### Available data
----

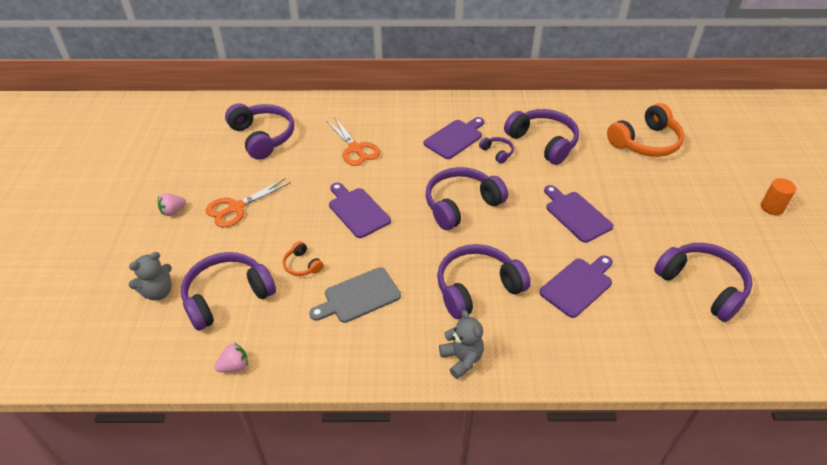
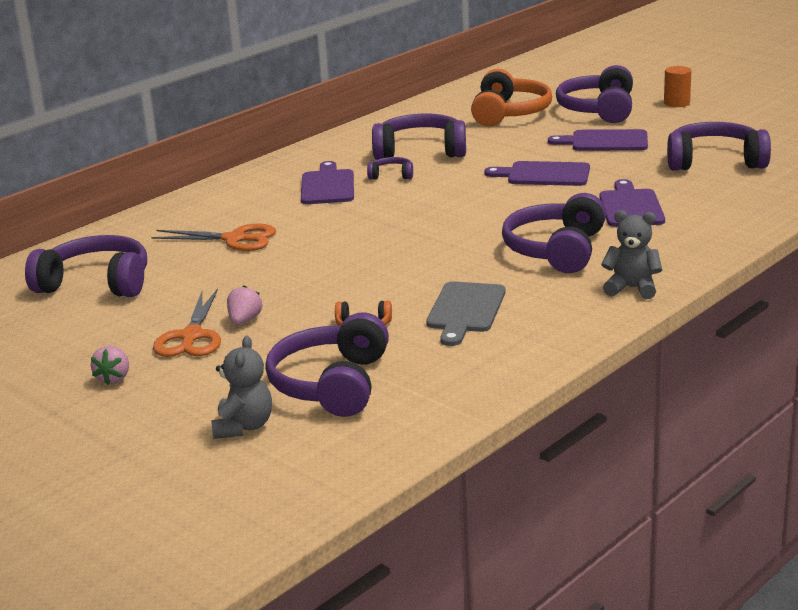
camera: 45 degrees left, 20 degrees down
(234, 366) = (447, 410): pink strawberry -> pink strawberry (244, 321)
(357, 211) = (337, 270): purple cutting board -> purple cutting board (605, 141)
(461, 205) = (431, 218): purple headphones -> purple headphones (598, 110)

----

### Task statement
Leave out the images and repeat the rest of the data word for word.

### Answer for this exercise
camera: 45 degrees left, 20 degrees down
(234, 366) = (447, 410): pink strawberry -> pink strawberry (244, 321)
(357, 211) = (337, 270): purple cutting board -> purple cutting board (605, 141)
(461, 205) = (431, 218): purple headphones -> purple headphones (598, 110)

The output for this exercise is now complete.